**WORK ORDER:** Please give the entries again in full and exactly, without any picture.

**EXCERPTED RECORDS:**
-*-*-

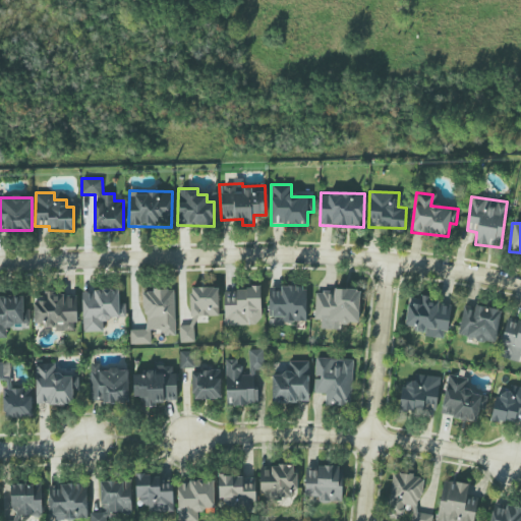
[(306,287),(279,286),(279,288),(269,288),(269,321),(306,322),(306,287)]
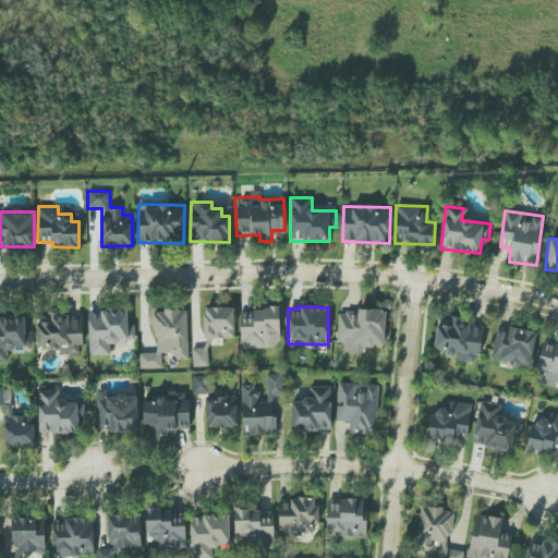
[(234,307),(204,308),(204,348),(192,348),(193,367),(209,366),(208,339),(234,338),(234,307)]
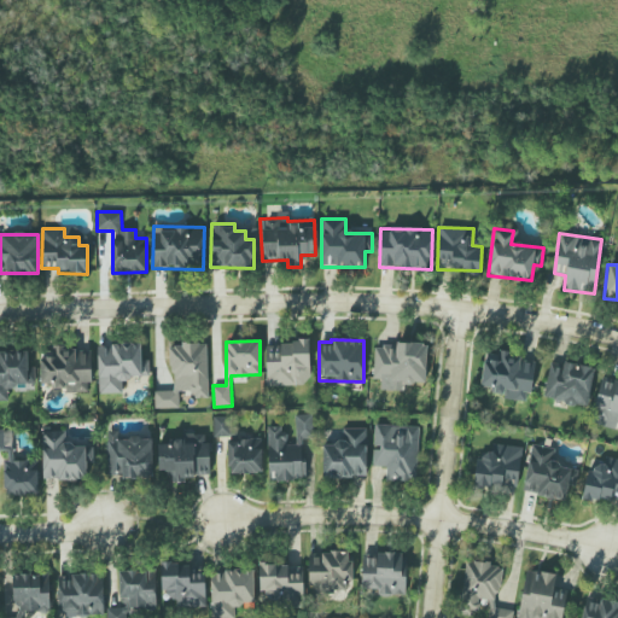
[(309,343),(266,343),(267,385),(310,385),(309,343)]
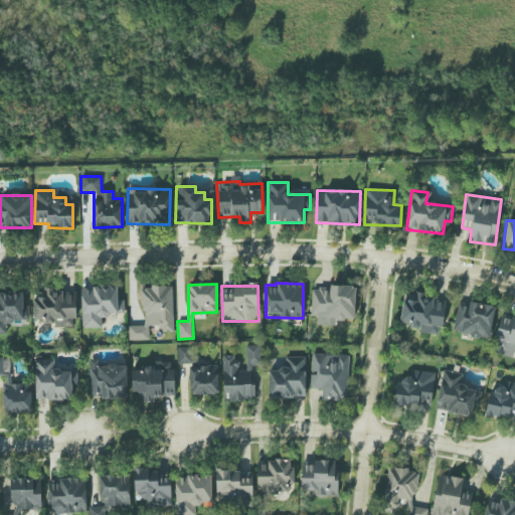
[(81,288),(82,328),(102,327),(102,315),(125,315),(124,300),(118,300),(118,287),(81,288)]
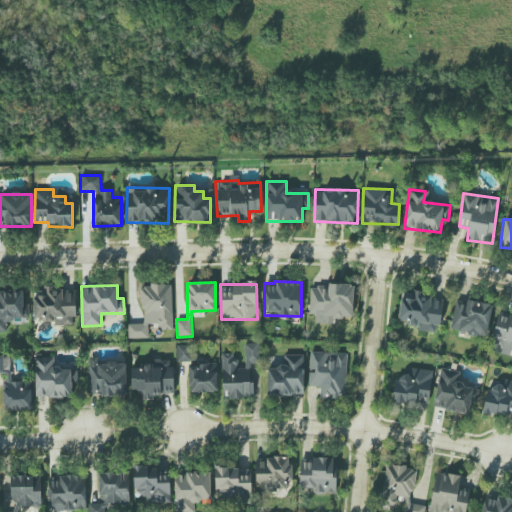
[(172,330),(172,285),(142,285),(142,324),(128,324),(128,338),(148,338),(148,324),(159,324),(159,330),(172,330)]
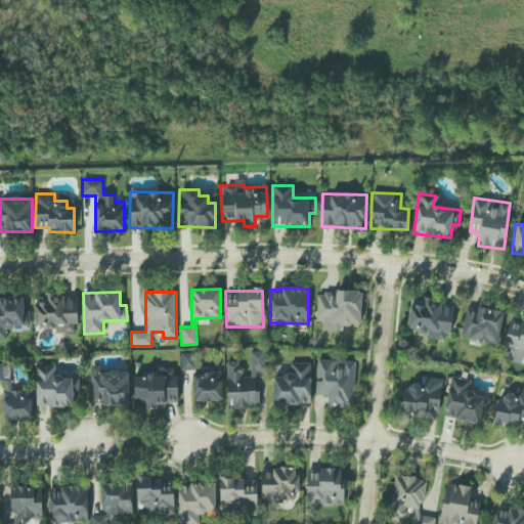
[(361,324),(362,293),(317,292),(316,322),(361,324)]
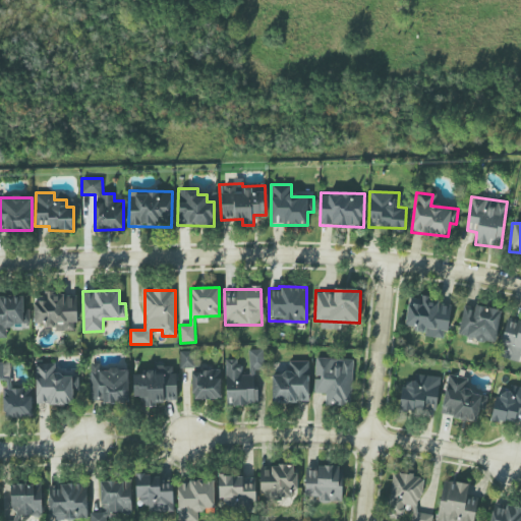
[(35,326),(55,325),(55,331),(77,330),(76,294),(41,294),(41,301),(34,301),(35,326)]
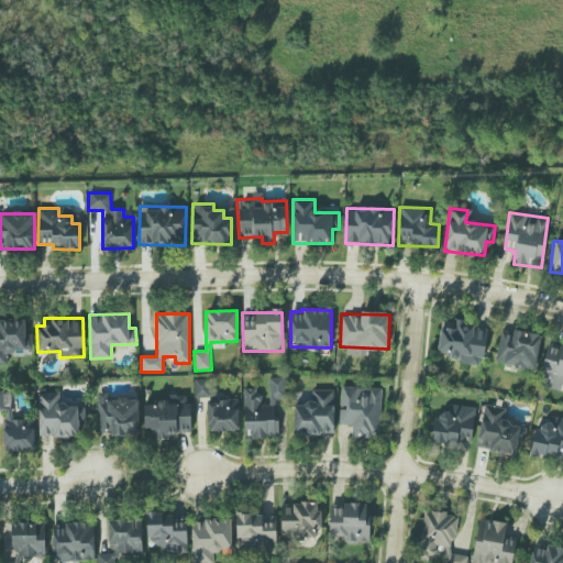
[(0,365),(7,365),(7,355),(32,355),(31,334),(25,334),(25,321),(0,321),(0,365)]
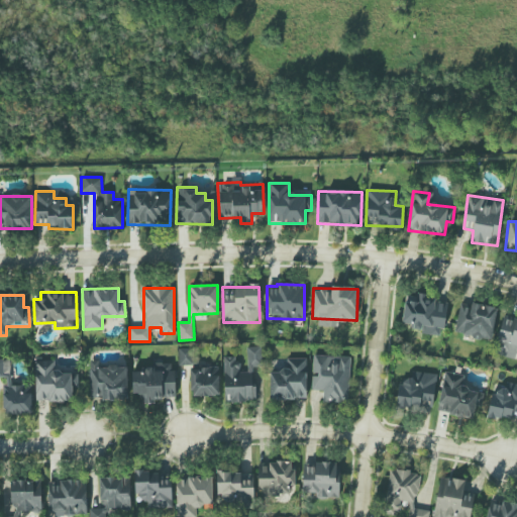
[(446,300),(407,295),(403,323),(412,324),(411,331),(443,335),(446,300)]
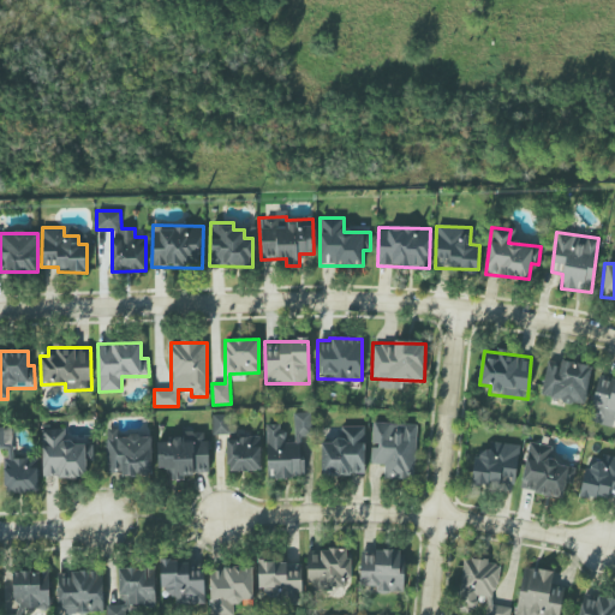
[(590,365),(547,360),(542,399),(586,404),(590,365)]
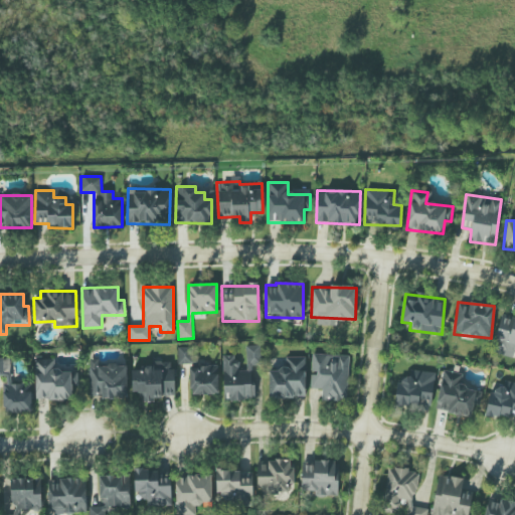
[(514,348),(514,314),(502,312),(493,353),(513,358),(514,348)]
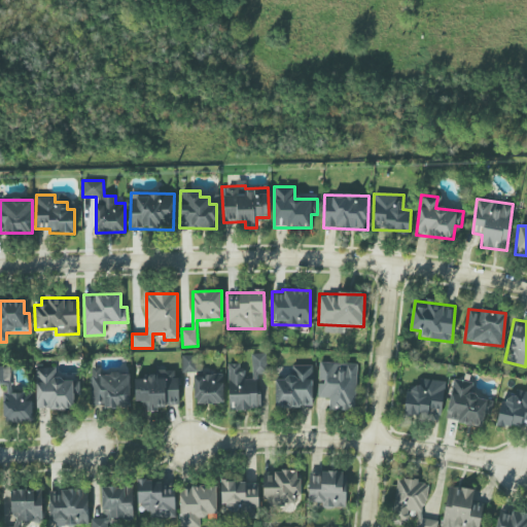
[(229,364),(230,403),(235,402),(235,410),(260,410),(260,394),(257,394),(256,374),(268,373),(267,353),(252,354),(253,379),(243,380),(243,363),(229,364)]
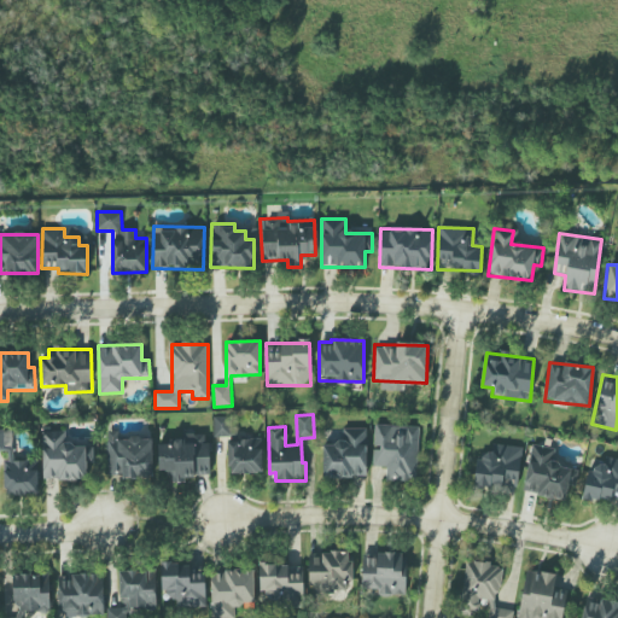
[(386,481),(417,482),(419,426),(374,425),(373,467),(386,467),(386,481)]
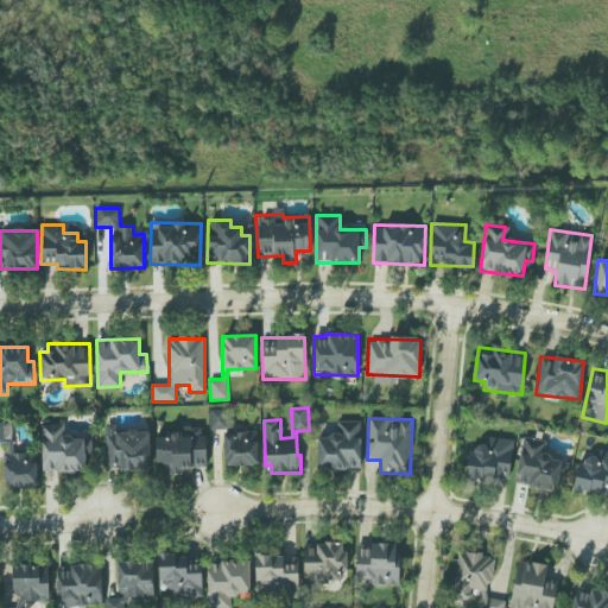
[(360,422),(336,422),(336,436),(317,436),(317,470),(360,470),(360,422)]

-*-*-

**THE COMPLETED TASK:**
[(306,287),(279,286),(279,288),(269,288),(269,321),(306,322),(306,287)]
[(234,307),(204,308),(204,348),(192,348),(193,367),(209,366),(208,339),(234,338),(234,307)]
[(309,343),(266,343),(267,385),(310,385),(309,343)]
[(81,288),(82,328),(102,327),(102,315),(125,315),(124,300),(118,300),(118,287),(81,288)]
[(172,330),(172,285),(142,285),(142,324),(128,324),(128,338),(148,338),(148,324),(159,324),(159,330),(172,330)]
[(361,324),(362,293),(317,292),(316,322),(361,324)]
[(35,326),(55,325),(55,331),(77,330),(76,294),(41,294),(41,301),(34,301),(35,326)]
[(0,365),(7,365),(7,355),(32,355),(31,334),(25,334),(25,321),(0,321),(0,365)]
[(446,300),(407,295),(403,323),(412,324),(411,331),(443,335),(446,300)]
[(590,365),(547,360),(542,399),(586,404),(590,365)]
[(514,348),(514,314),(502,312),(493,353),(513,358),(514,348)]
[(229,364),(230,403),(235,402),(235,410),(260,410),(260,394),(257,394),(256,374),(268,373),(267,353),(252,354),(253,379),(243,380),(243,363),(229,364)]
[(386,481),(417,482),(419,426),(374,425),(373,467),(386,467),(386,481)]
[(360,422),(336,422),(336,436),(317,436),(317,470),(360,470),(360,422)]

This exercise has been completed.